» **Task to complete**
Throughout the records below, find each line holding "MISO" and copy it.

[Data records]
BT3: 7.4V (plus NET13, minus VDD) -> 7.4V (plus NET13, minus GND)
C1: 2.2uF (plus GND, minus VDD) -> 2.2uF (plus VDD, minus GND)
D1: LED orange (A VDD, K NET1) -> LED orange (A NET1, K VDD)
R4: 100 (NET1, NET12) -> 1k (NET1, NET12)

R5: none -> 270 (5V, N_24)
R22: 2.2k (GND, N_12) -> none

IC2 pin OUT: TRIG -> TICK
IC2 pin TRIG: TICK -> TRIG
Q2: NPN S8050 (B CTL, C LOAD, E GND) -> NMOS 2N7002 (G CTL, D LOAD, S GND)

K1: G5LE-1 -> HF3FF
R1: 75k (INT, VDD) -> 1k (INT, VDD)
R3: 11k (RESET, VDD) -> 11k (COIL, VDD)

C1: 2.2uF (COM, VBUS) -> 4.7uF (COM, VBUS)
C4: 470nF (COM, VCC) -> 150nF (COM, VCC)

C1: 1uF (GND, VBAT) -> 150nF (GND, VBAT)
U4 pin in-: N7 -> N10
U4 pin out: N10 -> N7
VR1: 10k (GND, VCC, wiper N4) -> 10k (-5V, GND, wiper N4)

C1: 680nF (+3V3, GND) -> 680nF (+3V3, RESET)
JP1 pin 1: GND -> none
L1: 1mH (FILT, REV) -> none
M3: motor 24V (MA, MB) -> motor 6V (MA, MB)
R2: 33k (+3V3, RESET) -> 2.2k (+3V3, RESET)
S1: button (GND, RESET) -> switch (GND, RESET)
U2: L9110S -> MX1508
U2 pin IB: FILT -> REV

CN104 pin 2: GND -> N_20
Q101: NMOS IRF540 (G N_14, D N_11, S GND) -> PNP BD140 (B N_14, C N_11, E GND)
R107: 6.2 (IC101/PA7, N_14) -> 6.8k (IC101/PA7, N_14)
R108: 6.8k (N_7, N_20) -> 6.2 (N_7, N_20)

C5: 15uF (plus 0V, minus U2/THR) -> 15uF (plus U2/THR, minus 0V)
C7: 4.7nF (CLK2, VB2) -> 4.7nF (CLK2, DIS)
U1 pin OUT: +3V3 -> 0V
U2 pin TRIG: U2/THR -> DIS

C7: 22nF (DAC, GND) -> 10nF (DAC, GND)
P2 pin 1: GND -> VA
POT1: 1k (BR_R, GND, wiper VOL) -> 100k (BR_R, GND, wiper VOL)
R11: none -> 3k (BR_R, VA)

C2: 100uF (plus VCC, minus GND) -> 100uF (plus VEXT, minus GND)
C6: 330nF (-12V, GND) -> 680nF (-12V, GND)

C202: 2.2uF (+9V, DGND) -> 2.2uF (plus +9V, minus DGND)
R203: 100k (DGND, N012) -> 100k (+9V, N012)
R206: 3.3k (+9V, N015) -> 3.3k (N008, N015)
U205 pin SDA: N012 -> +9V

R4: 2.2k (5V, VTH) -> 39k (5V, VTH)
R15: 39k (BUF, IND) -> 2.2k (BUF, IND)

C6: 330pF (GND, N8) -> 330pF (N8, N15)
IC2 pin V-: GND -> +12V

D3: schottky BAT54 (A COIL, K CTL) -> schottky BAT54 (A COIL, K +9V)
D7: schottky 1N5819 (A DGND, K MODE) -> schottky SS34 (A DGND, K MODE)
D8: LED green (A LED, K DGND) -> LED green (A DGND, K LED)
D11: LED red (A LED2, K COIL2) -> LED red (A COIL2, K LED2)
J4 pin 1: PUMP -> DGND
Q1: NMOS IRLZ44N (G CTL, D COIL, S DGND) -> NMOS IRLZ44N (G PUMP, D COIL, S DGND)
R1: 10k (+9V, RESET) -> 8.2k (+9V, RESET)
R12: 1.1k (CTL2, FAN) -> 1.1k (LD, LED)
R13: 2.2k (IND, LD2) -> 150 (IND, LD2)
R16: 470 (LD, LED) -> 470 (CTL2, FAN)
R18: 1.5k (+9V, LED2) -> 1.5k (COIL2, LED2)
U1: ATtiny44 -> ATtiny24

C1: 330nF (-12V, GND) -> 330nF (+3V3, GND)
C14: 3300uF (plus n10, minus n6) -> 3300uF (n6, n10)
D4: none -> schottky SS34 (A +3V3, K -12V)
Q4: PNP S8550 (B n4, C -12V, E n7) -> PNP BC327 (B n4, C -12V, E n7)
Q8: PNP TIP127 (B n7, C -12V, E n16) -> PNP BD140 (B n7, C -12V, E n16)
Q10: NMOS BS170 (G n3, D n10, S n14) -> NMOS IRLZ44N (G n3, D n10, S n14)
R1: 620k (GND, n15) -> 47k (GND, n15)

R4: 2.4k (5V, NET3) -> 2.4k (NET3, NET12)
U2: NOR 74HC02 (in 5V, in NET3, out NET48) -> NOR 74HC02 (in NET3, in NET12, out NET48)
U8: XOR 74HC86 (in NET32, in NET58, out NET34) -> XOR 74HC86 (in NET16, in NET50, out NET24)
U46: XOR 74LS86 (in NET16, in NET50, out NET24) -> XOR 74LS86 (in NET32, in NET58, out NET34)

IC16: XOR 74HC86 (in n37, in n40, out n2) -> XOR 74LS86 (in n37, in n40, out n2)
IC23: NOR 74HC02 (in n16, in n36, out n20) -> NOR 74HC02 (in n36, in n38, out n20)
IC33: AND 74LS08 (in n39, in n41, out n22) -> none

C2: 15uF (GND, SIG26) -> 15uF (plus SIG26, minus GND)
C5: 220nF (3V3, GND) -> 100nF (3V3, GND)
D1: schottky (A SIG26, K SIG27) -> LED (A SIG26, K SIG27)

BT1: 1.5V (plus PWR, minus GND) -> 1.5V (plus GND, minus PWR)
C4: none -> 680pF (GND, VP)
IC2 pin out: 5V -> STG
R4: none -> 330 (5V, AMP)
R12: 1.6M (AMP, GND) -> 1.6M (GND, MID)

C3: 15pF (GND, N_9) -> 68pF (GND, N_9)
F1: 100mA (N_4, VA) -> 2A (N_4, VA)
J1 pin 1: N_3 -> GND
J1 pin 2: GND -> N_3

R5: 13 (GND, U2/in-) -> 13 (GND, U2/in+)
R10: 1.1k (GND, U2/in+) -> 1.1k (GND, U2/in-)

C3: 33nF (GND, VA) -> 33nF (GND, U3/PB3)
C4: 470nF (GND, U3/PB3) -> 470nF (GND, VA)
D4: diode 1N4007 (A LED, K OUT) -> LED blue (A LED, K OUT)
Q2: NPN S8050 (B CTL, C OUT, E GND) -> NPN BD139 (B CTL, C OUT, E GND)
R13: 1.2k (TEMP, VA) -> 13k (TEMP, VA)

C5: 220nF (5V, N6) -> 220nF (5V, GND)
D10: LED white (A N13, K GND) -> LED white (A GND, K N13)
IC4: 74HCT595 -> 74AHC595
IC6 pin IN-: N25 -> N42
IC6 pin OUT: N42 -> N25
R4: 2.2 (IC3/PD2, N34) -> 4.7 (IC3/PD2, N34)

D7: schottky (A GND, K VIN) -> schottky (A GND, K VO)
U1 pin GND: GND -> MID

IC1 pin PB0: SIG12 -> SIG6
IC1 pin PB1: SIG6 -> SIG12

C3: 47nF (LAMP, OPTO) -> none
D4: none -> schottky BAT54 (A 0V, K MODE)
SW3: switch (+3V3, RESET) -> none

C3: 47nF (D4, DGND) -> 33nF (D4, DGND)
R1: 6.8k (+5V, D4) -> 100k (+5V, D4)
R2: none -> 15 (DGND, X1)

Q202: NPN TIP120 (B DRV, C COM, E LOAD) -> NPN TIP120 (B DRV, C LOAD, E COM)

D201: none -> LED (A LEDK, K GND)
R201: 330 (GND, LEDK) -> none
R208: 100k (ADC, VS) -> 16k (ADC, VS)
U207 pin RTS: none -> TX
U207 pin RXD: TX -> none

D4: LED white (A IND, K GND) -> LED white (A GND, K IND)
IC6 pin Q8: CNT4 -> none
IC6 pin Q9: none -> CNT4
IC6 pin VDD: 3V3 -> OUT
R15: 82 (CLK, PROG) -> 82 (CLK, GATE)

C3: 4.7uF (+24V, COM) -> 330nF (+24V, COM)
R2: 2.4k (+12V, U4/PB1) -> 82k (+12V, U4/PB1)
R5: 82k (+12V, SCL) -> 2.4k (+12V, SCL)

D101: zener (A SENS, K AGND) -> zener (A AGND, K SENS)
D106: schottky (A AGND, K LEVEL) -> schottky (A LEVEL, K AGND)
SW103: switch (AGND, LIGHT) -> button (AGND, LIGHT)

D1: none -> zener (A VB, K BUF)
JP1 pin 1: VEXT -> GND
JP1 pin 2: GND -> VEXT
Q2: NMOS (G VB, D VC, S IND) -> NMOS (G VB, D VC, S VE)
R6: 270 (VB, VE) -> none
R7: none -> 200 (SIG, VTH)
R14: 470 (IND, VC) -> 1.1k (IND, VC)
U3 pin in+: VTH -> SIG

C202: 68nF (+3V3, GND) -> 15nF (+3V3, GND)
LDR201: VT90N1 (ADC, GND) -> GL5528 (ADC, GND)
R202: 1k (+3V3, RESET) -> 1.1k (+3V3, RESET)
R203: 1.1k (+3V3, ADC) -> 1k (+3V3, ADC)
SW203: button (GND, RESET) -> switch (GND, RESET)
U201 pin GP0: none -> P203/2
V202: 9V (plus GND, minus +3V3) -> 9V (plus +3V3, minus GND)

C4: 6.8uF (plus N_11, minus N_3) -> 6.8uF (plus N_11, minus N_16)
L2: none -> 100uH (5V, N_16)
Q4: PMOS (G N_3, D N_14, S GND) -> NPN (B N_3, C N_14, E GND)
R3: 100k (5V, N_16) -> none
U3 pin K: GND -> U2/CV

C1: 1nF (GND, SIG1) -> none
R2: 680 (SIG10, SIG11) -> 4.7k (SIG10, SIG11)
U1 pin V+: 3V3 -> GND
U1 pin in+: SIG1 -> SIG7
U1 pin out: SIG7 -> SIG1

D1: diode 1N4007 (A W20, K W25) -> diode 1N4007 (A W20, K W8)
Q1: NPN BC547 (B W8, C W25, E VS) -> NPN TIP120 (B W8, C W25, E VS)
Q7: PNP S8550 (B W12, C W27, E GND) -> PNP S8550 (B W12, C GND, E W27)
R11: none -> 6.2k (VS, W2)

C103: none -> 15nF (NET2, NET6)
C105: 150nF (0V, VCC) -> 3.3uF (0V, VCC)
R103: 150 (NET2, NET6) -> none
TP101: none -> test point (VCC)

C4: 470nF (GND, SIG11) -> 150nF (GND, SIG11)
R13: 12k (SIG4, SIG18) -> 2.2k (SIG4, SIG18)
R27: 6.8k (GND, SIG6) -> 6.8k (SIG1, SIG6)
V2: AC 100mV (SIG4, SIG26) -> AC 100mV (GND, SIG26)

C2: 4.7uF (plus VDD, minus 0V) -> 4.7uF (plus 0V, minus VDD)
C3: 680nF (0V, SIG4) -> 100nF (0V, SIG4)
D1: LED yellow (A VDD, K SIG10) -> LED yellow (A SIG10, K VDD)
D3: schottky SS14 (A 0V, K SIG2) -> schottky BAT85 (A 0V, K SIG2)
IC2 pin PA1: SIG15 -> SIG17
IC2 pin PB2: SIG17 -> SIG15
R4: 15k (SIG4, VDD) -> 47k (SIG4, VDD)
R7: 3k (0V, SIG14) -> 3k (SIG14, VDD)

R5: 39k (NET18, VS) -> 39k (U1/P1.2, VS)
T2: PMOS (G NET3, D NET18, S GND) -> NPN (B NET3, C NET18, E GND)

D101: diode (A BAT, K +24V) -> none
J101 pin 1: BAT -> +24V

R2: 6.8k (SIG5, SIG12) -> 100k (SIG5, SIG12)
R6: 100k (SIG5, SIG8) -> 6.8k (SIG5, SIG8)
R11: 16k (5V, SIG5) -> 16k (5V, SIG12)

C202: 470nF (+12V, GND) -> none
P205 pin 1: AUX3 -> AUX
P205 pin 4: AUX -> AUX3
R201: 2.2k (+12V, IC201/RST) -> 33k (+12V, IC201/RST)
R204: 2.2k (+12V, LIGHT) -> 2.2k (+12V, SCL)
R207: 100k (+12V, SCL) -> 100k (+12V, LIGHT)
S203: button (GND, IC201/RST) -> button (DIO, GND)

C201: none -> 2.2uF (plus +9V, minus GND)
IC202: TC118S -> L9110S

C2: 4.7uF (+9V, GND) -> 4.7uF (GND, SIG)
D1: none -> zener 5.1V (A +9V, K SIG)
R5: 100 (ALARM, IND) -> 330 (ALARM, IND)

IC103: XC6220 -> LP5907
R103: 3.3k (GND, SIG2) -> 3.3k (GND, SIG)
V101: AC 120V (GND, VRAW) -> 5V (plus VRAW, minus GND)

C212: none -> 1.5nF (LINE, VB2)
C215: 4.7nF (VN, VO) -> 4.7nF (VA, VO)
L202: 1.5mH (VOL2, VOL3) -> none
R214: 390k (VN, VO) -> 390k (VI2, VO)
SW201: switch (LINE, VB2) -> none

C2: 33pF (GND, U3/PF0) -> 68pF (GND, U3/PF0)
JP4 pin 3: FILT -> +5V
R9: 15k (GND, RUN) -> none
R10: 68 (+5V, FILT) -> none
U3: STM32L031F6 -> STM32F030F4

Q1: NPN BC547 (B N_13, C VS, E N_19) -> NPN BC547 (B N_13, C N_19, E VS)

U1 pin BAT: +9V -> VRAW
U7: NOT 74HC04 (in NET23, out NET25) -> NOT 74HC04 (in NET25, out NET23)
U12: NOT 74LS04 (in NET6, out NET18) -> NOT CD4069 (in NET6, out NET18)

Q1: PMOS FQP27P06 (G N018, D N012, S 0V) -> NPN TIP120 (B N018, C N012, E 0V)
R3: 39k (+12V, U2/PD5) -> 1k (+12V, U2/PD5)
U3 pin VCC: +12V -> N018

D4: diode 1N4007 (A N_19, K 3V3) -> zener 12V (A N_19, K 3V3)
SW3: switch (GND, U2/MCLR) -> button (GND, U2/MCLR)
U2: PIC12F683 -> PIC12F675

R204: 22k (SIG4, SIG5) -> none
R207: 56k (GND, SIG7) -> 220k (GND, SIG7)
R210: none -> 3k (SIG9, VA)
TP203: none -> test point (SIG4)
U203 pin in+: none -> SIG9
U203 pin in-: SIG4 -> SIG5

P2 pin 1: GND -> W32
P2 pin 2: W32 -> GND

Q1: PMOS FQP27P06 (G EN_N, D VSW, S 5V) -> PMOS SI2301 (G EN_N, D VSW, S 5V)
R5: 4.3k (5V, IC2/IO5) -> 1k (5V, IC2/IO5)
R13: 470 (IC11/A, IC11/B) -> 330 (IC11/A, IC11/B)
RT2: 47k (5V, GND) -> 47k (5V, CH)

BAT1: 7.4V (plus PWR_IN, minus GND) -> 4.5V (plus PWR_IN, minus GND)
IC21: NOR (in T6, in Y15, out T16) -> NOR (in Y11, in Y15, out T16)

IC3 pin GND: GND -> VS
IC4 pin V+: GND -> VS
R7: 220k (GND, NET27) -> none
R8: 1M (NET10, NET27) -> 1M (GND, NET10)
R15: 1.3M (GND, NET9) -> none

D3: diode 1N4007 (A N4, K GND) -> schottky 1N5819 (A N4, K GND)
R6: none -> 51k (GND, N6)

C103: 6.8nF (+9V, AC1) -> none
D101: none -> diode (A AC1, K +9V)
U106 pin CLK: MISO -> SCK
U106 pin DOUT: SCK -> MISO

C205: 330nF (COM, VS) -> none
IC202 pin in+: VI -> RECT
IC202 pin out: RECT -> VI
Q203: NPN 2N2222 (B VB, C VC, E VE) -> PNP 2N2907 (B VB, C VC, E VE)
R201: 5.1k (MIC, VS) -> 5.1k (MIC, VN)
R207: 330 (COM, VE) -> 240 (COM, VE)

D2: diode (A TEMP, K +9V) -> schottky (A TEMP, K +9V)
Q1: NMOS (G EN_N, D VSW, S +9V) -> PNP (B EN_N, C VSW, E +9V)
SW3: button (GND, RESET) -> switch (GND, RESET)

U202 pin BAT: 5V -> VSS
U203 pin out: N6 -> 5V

» **Task answer**
U106 pin CLK: MISO -> SCK
U106 pin DOUT: SCK -> MISO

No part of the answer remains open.